Prompt
Below are the records; copy exactly the lines from the first through the one containing "old: dark_brown_layer_cake", both included, and leave out the pictures.

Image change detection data
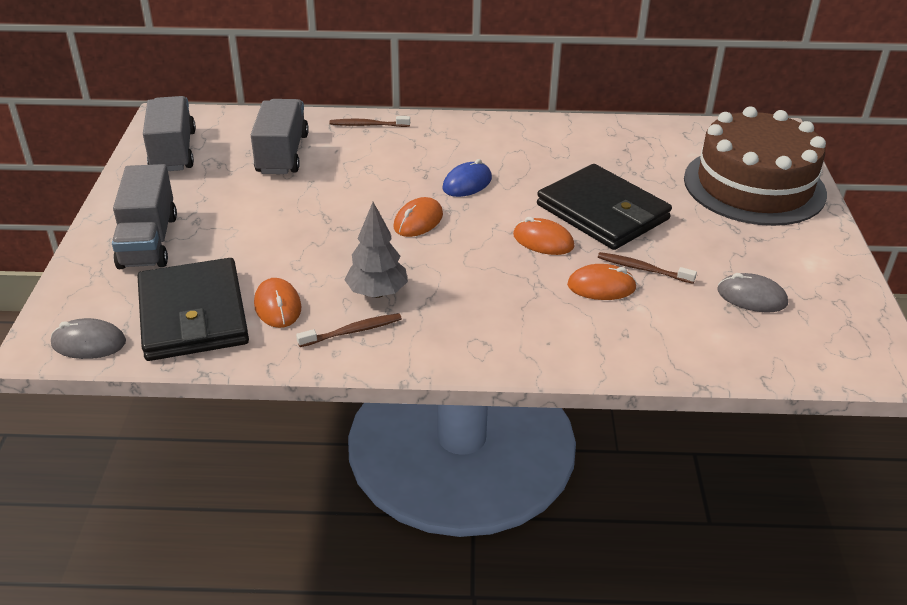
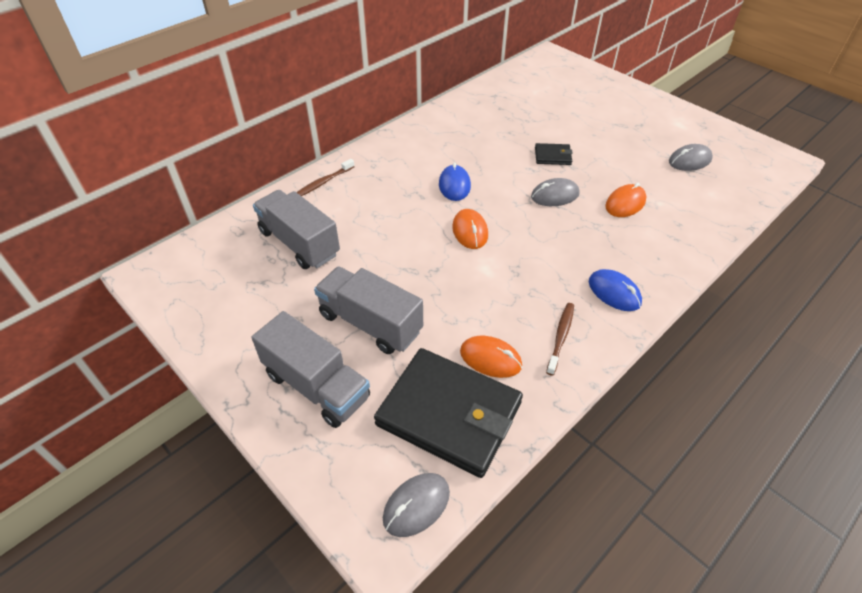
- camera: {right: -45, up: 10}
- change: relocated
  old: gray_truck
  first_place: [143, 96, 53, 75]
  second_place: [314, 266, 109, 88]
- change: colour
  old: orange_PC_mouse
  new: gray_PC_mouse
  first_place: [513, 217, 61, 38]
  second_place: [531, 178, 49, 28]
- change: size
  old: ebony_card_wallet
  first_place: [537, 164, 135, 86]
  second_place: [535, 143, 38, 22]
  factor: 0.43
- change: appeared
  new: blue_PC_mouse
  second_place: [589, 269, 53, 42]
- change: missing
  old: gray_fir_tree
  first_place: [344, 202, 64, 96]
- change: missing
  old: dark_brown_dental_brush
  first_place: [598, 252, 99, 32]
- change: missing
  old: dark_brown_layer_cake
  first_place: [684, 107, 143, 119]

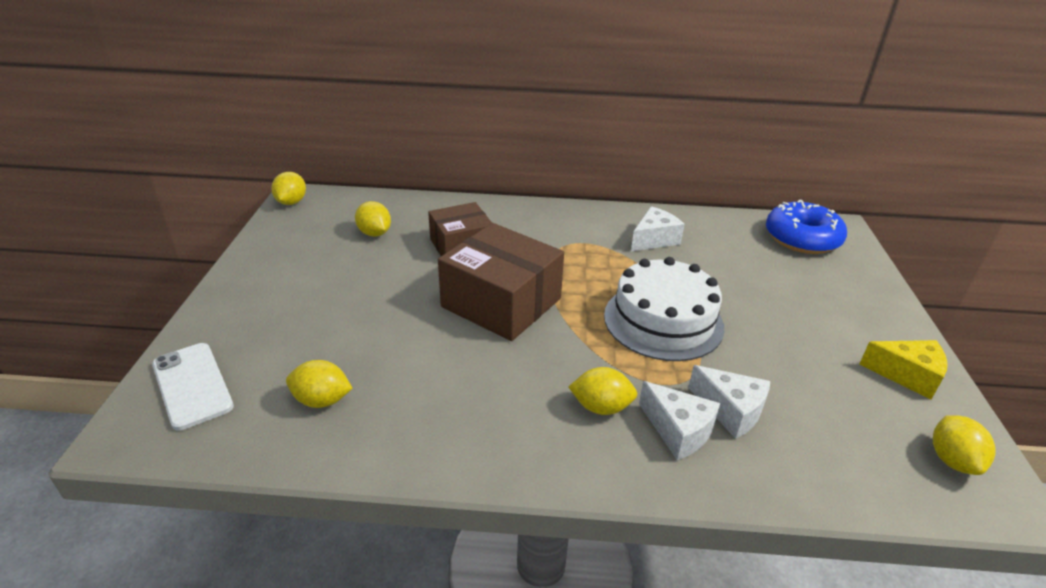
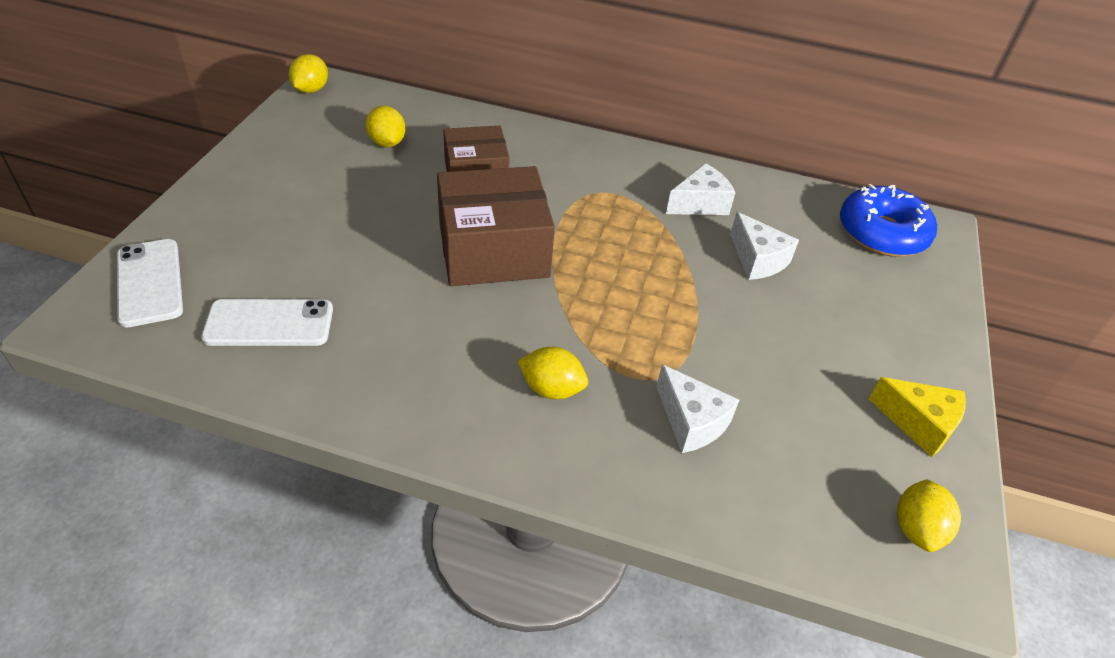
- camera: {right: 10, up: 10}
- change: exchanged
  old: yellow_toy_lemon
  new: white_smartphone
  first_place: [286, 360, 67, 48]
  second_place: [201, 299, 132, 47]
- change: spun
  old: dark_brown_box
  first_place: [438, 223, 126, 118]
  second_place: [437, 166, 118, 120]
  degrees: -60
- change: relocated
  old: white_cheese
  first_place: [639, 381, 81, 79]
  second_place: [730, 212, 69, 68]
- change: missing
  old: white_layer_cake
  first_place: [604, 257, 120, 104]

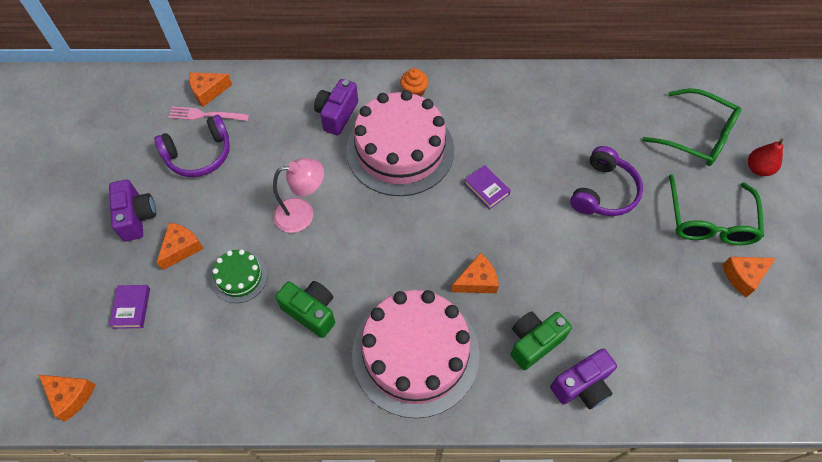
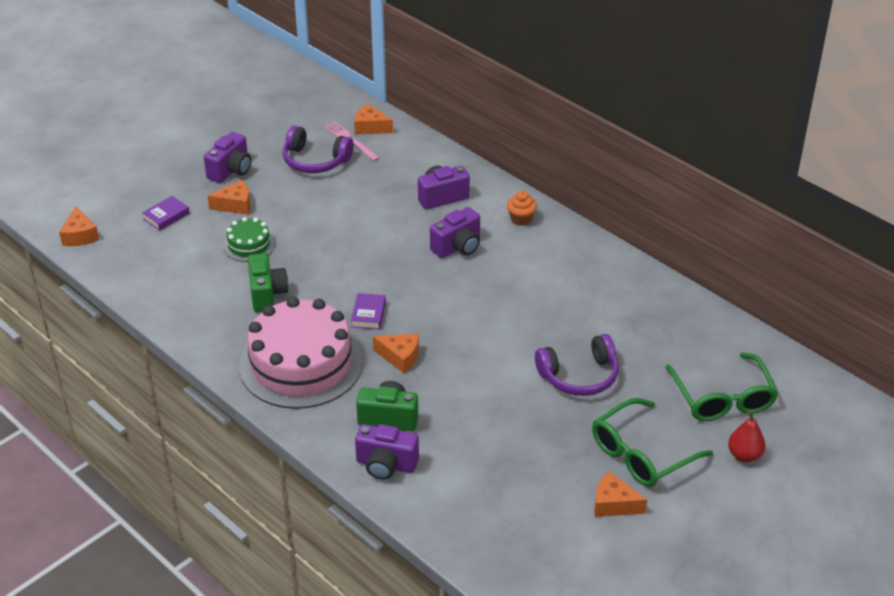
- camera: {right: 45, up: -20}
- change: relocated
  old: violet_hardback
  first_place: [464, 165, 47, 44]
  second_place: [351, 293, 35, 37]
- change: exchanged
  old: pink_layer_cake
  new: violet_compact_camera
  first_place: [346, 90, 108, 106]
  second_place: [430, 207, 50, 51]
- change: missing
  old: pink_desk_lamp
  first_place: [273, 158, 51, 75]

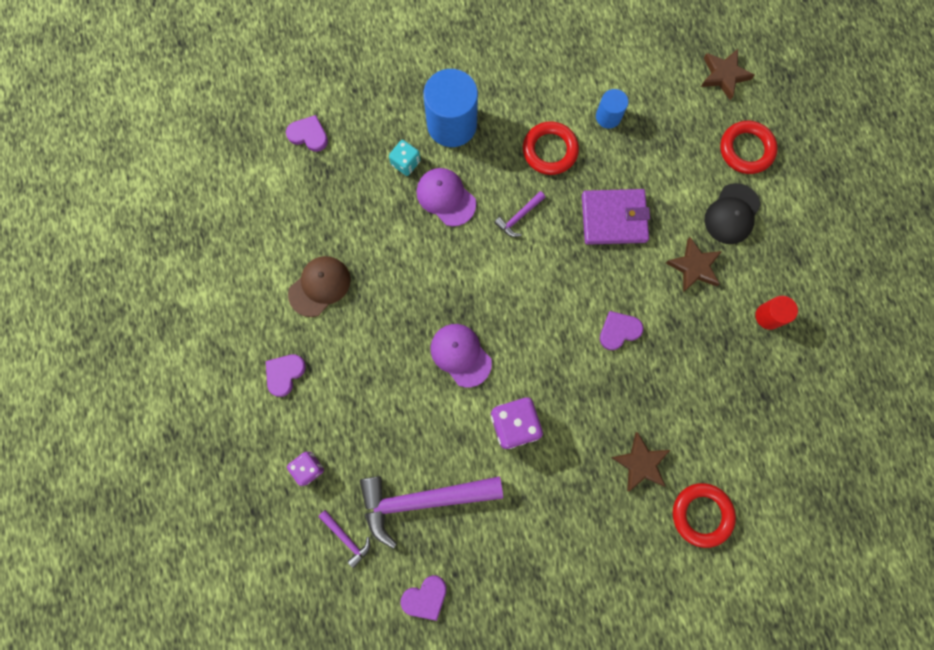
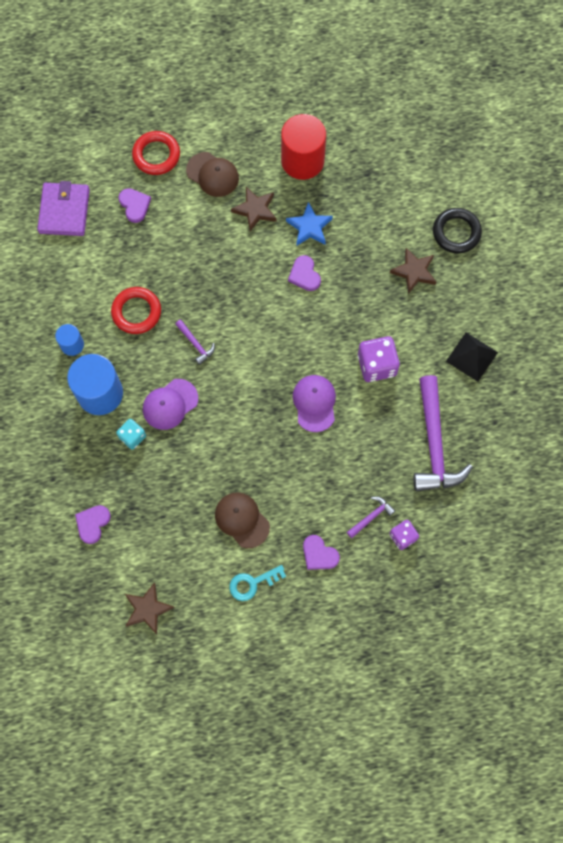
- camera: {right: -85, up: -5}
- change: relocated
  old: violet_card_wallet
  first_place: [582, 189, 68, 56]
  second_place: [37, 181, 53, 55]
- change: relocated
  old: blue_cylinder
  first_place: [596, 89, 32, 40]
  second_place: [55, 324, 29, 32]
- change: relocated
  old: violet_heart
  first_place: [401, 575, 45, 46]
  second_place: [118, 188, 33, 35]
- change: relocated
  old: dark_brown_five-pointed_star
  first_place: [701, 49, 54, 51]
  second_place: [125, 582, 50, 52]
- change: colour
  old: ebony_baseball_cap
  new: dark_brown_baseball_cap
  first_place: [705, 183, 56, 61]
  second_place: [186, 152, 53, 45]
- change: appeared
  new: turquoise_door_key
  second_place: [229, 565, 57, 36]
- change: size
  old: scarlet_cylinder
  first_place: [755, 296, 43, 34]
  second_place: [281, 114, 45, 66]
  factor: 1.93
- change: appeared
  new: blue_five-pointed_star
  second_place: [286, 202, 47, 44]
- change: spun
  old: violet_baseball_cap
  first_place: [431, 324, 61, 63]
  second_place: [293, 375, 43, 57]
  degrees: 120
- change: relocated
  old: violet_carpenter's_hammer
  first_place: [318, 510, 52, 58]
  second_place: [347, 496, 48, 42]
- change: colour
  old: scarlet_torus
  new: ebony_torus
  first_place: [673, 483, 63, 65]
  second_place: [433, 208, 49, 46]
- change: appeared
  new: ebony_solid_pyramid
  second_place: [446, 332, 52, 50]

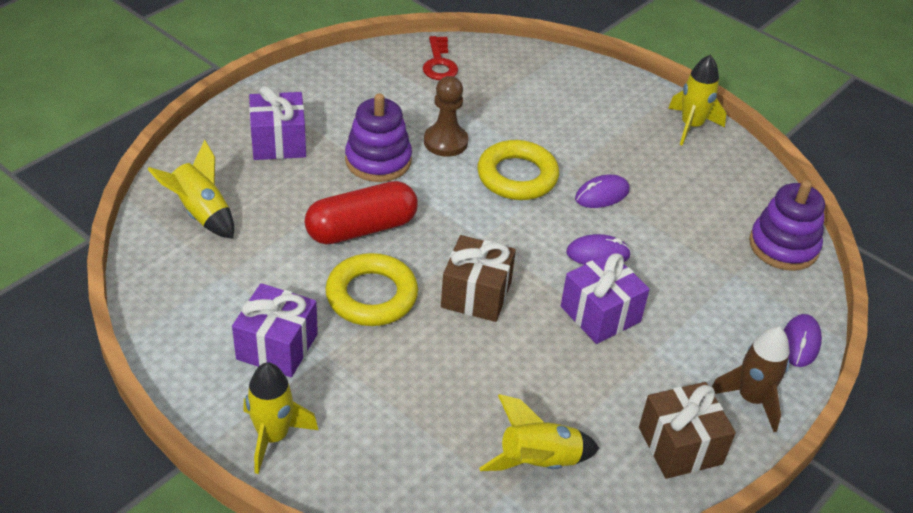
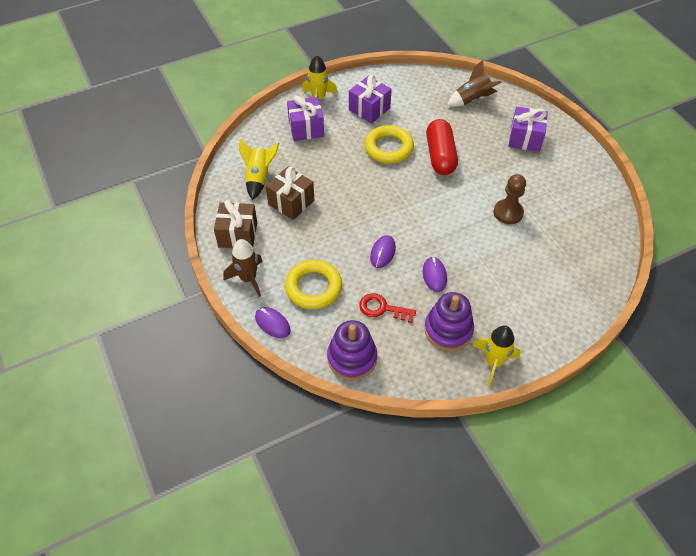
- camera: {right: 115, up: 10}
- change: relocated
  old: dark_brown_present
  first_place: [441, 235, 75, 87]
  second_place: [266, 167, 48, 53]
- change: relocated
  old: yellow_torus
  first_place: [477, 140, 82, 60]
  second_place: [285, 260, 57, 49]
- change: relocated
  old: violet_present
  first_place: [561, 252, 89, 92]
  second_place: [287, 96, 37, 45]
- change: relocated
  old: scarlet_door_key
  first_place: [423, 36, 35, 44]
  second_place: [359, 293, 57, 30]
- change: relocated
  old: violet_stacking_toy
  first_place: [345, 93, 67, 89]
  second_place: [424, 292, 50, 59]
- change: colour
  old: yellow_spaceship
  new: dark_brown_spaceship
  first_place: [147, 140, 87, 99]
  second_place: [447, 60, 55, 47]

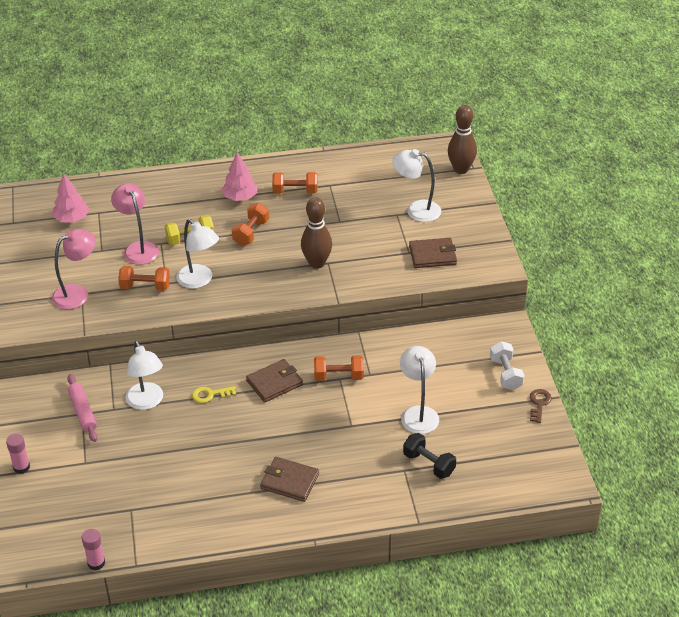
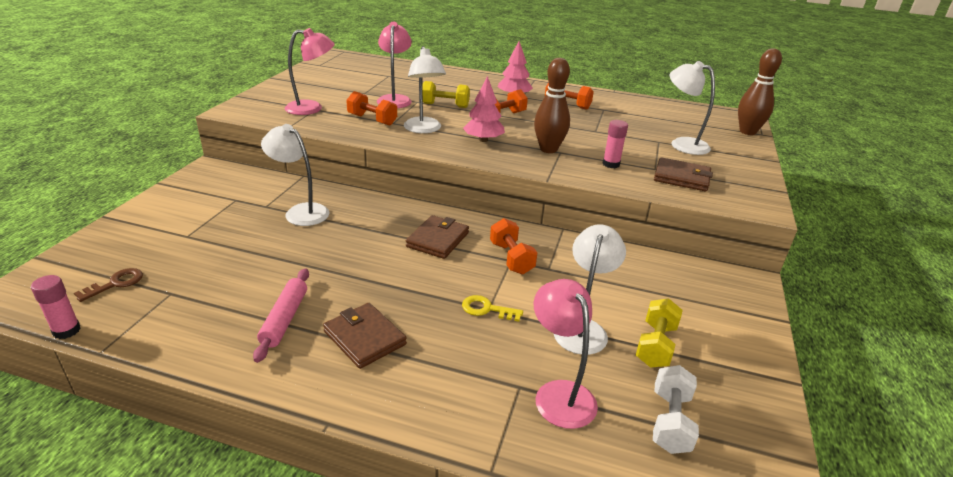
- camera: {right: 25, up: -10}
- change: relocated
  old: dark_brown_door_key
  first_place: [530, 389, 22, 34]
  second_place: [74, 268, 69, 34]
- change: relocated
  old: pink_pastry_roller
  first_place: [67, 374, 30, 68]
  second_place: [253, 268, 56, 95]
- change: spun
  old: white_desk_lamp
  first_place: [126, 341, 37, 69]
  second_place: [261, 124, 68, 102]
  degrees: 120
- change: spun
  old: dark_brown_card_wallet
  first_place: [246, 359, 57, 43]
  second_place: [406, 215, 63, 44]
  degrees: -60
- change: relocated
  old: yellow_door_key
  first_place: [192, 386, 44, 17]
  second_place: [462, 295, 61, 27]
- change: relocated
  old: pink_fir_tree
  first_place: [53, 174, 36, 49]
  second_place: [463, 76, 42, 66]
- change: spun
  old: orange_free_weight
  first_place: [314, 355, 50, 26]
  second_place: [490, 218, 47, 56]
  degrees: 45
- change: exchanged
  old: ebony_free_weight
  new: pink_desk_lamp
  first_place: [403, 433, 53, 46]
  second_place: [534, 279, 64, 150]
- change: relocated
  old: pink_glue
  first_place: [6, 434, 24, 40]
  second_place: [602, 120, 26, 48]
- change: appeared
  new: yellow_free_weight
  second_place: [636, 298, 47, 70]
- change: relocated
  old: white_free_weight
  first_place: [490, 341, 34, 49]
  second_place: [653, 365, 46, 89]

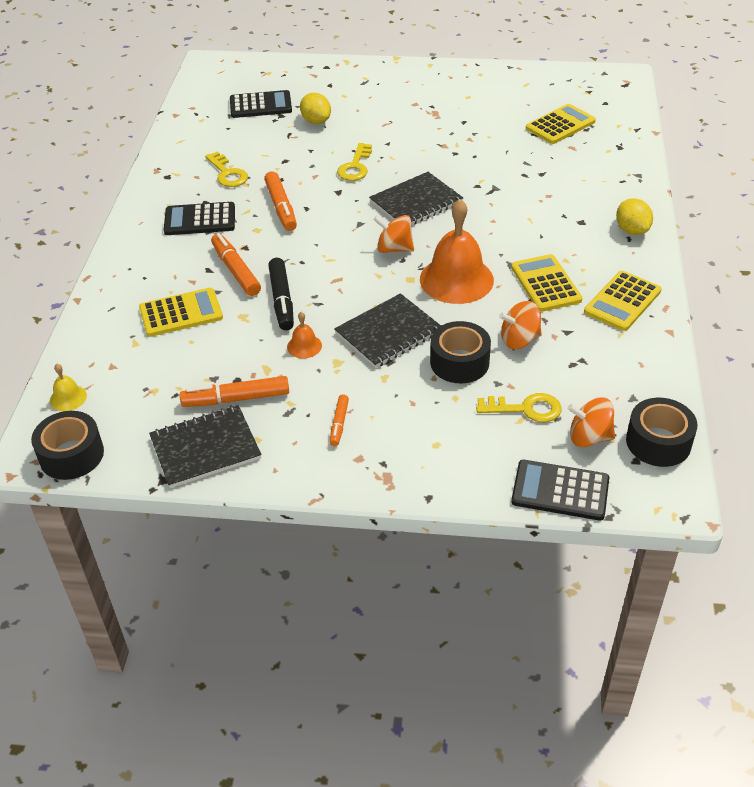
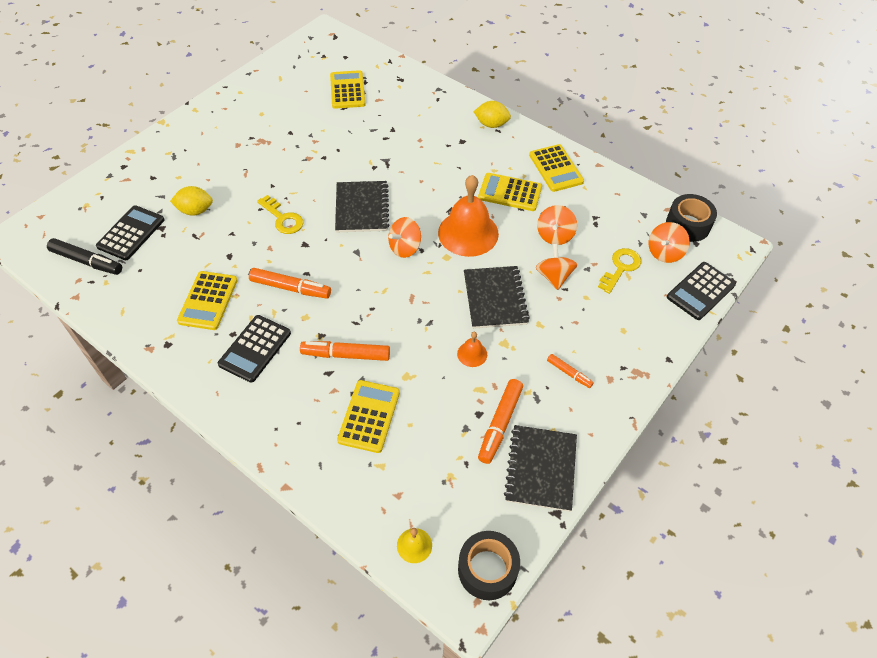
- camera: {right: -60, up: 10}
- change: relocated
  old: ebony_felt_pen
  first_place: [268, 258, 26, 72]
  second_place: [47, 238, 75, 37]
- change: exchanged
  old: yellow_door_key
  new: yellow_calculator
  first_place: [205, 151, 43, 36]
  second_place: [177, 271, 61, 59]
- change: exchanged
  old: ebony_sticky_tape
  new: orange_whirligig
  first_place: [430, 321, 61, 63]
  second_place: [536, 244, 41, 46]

Output of the exercise
- camera: {right: -45, up: 10}
- change: relocated
  old: gray_truck
  first_place: [143, 96, 53, 75]
  second_place: [314, 266, 109, 88]
- change: colour
  old: orange_PC_mouse
  new: gray_PC_mouse
  first_place: [513, 217, 61, 38]
  second_place: [531, 178, 49, 28]
- change: size
  old: ebony_card_wallet
  first_place: [537, 164, 135, 86]
  second_place: [535, 143, 38, 22]
  factor: 0.43
- change: appeared
  new: blue_PC_mouse
  second_place: [589, 269, 53, 42]
- change: missing
  old: gray_fir_tree
  first_place: [344, 202, 64, 96]
- change: missing
  old: dark_brown_dental_brush
  first_place: [598, 252, 99, 32]
- change: missing
  old: dark_brown_layer_cake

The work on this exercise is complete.